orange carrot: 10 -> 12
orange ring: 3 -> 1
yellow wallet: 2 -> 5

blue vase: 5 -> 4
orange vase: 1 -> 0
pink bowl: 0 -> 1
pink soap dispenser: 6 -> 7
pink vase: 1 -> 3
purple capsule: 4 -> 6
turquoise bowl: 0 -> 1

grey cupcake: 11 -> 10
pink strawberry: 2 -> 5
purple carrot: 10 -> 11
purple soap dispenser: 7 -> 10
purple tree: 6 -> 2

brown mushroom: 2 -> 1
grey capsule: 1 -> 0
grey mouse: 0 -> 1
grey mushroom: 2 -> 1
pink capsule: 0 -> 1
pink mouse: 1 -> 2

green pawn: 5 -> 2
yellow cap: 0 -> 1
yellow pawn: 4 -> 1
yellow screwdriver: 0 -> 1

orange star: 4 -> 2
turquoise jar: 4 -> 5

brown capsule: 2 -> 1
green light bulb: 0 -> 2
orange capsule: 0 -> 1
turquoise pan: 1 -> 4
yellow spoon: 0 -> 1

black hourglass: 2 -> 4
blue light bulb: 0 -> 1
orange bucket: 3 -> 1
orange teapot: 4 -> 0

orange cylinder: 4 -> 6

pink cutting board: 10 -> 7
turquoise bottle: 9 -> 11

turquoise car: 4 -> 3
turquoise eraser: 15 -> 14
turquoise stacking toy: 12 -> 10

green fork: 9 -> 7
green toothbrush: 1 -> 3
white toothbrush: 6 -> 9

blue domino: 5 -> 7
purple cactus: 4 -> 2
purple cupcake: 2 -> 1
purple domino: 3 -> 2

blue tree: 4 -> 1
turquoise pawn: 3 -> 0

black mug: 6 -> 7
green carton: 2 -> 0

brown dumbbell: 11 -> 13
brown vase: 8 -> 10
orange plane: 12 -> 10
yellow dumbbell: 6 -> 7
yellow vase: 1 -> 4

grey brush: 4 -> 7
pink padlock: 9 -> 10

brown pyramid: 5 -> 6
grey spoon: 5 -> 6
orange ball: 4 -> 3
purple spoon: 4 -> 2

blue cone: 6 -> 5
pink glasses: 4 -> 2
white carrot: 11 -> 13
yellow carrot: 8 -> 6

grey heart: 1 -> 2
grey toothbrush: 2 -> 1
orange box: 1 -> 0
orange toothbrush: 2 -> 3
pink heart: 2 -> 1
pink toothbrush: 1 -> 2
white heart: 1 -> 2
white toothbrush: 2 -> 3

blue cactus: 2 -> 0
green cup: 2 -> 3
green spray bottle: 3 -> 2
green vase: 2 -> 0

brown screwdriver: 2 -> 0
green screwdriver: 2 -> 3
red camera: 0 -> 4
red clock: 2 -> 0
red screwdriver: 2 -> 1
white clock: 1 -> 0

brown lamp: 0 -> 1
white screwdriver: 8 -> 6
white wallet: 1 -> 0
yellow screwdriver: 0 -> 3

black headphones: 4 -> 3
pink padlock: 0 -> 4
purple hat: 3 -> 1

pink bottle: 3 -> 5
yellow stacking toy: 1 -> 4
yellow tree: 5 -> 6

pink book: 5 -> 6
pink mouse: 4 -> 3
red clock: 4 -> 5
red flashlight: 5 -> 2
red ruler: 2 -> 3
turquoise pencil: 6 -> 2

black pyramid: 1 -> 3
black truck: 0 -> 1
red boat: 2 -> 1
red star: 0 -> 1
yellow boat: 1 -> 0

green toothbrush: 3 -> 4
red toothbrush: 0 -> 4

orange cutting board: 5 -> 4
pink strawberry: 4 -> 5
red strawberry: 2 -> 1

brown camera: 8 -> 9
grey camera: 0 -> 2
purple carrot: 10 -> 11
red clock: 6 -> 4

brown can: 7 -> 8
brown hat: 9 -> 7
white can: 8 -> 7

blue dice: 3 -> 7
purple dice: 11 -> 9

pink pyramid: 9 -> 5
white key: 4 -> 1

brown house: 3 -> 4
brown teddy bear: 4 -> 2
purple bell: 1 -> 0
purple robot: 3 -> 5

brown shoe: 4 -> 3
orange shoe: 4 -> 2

====

In the data above, start at the line that has "pink padlock: 9 -> 10", stop after the line that has "pink strawberry: 4 -> 5", and print every line in between exactly as it stands.

COMPLETED TASK:
pink padlock: 9 -> 10

brown pyramid: 5 -> 6
grey spoon: 5 -> 6
orange ball: 4 -> 3
purple spoon: 4 -> 2

blue cone: 6 -> 5
pink glasses: 4 -> 2
white carrot: 11 -> 13
yellow carrot: 8 -> 6

grey heart: 1 -> 2
grey toothbrush: 2 -> 1
orange box: 1 -> 0
orange toothbrush: 2 -> 3
pink heart: 2 -> 1
pink toothbrush: 1 -> 2
white heart: 1 -> 2
white toothbrush: 2 -> 3

blue cactus: 2 -> 0
green cup: 2 -> 3
green spray bottle: 3 -> 2
green vase: 2 -> 0

brown screwdriver: 2 -> 0
green screwdriver: 2 -> 3
red camera: 0 -> 4
red clock: 2 -> 0
red screwdriver: 2 -> 1
white clock: 1 -> 0

brown lamp: 0 -> 1
white screwdriver: 8 -> 6
white wallet: 1 -> 0
yellow screwdriver: 0 -> 3

black headphones: 4 -> 3
pink padlock: 0 -> 4
purple hat: 3 -> 1

pink bottle: 3 -> 5
yellow stacking toy: 1 -> 4
yellow tree: 5 -> 6

pink book: 5 -> 6
pink mouse: 4 -> 3
red clock: 4 -> 5
red flashlight: 5 -> 2
red ruler: 2 -> 3
turquoise pencil: 6 -> 2

black pyramid: 1 -> 3
black truck: 0 -> 1
red boat: 2 -> 1
red star: 0 -> 1
yellow boat: 1 -> 0

green toothbrush: 3 -> 4
red toothbrush: 0 -> 4

orange cutting board: 5 -> 4
pink strawberry: 4 -> 5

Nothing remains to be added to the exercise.